_COLLECTED MATERIAL_
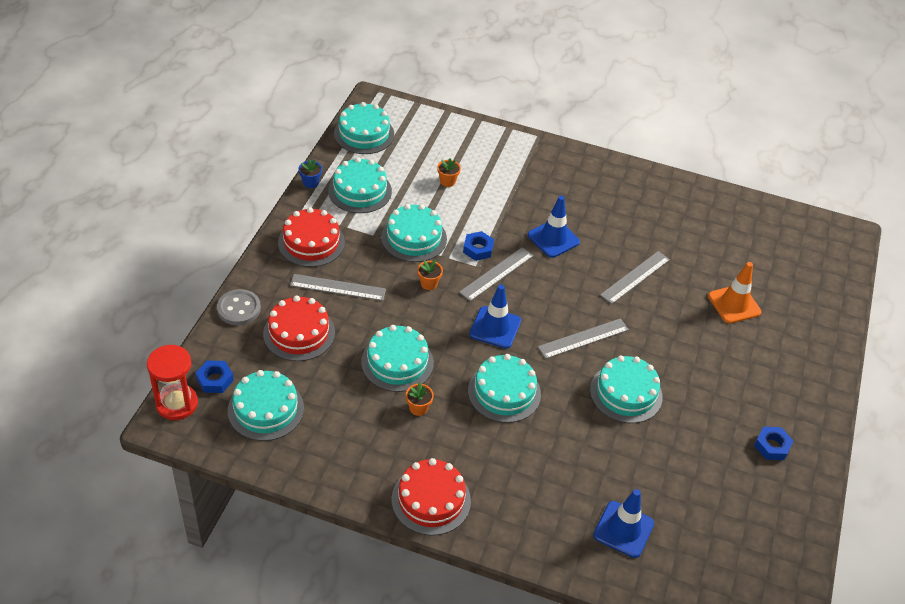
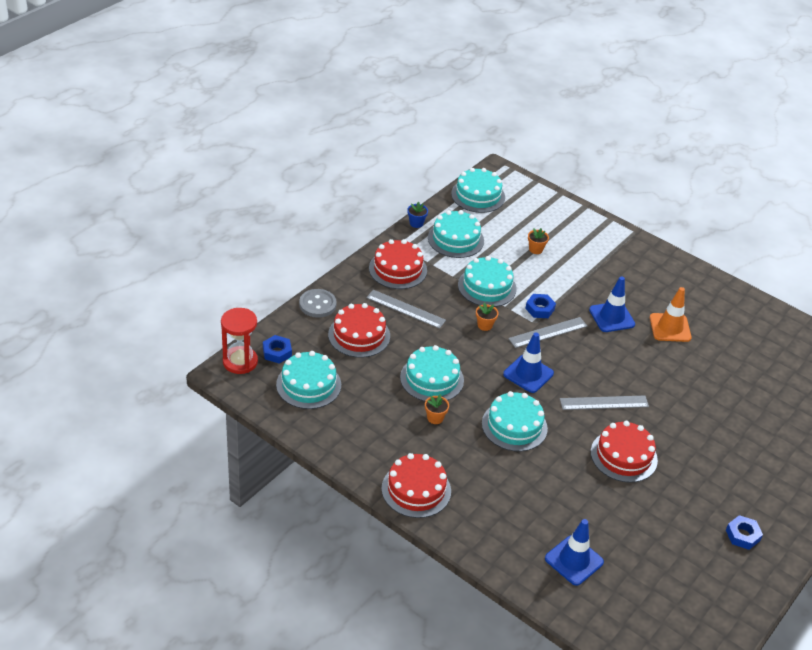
camera: 20 degrees right, 5 degrees down
(626, 393) = (623, 456): turquoise cake -> red cake
(635, 277) = (674, 366): grey ruler -> none
(734, 304) = (759, 412): orange traffic cone -> orange traffic cone (670, 328)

_PROMPT_
Output the full listing verbatim; pictures stay out.

_RESPONSE BOX_
camera: 20 degrees right, 5 degrees down
(626, 393) = (623, 456): turquoise cake -> red cake
(635, 277) = (674, 366): grey ruler -> none
(734, 304) = (759, 412): orange traffic cone -> orange traffic cone (670, 328)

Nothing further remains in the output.